In the items below, begin at the line that contains "Runner-up [1081, 163]" and stop after the line that contains "375 [1196, 163]". Convert only those lines into a JSON list of strings, one per line, leaving out any blank lines.

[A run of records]

——————————

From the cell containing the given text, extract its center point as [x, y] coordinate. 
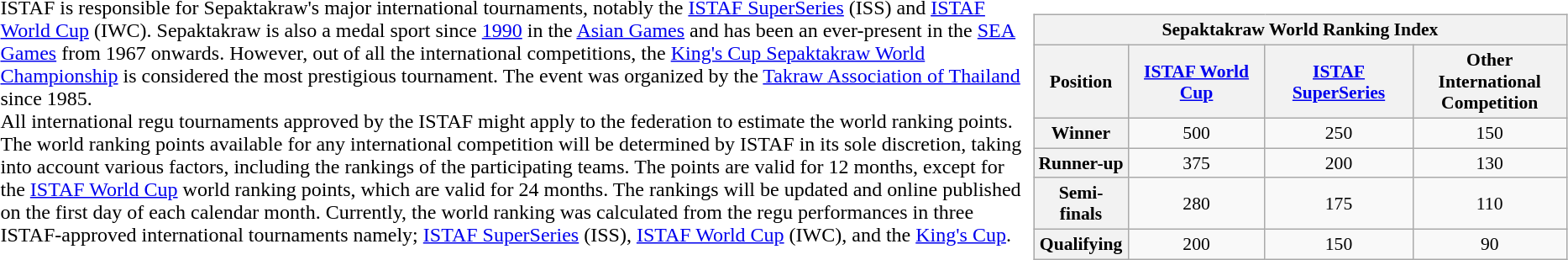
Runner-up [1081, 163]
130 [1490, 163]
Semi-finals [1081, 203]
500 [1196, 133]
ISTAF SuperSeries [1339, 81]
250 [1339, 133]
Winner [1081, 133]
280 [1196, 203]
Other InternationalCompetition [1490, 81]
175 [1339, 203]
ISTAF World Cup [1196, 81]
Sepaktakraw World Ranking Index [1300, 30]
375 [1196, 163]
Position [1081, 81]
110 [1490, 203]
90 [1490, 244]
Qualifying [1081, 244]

——————————

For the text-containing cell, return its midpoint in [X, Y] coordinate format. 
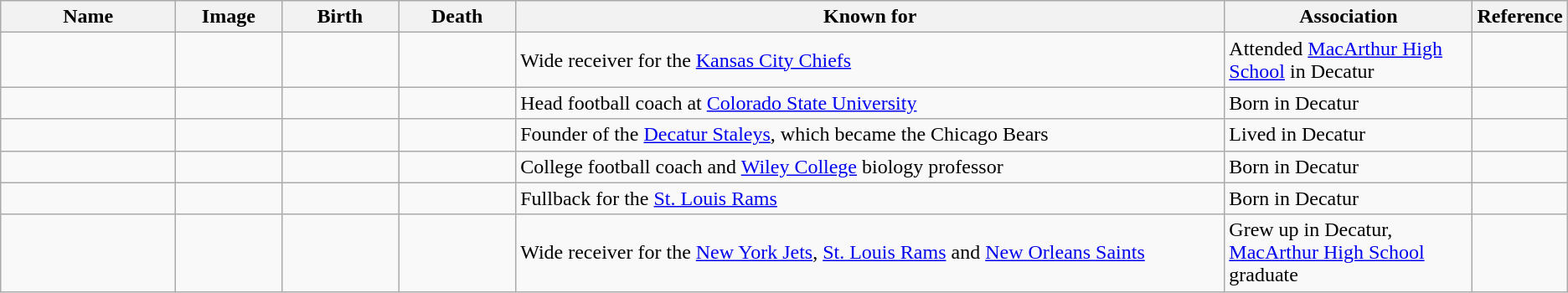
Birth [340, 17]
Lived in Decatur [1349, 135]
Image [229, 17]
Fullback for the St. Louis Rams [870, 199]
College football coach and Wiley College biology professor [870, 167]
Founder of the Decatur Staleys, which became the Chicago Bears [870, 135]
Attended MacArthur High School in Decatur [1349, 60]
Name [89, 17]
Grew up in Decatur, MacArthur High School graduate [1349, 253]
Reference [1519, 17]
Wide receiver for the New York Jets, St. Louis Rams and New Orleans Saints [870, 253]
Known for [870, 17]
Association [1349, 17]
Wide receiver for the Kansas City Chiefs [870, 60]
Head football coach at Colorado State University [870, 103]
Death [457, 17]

——————————

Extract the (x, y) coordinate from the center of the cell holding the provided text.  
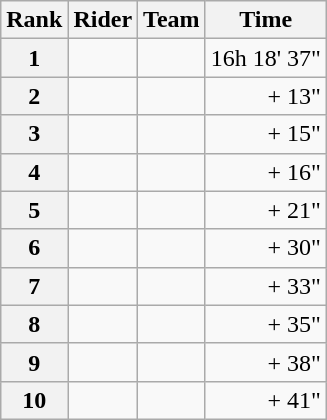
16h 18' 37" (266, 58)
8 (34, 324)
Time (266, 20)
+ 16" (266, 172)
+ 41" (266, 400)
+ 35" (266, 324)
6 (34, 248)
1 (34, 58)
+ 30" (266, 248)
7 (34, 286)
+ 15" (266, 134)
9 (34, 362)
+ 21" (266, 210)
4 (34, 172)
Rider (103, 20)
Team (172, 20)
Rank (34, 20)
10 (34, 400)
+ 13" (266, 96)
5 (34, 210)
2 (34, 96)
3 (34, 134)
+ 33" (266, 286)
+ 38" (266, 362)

——————————

*THE REPLY*
[
  "Runner-up [1081, 163]",
  "130 [1490, 163]",
  "Semi-finals [1081, 203]",
  "500 [1196, 133]",
  "ISTAF SuperSeries [1339, 81]",
  "250 [1339, 133]",
  "Winner [1081, 133]",
  "280 [1196, 203]",
  "Other InternationalCompetition [1490, 81]",
  "175 [1339, 203]",
  "ISTAF World Cup [1196, 81]",
  "Sepaktakraw World Ranking Index [1300, 30]",
  "375 [1196, 163]"
]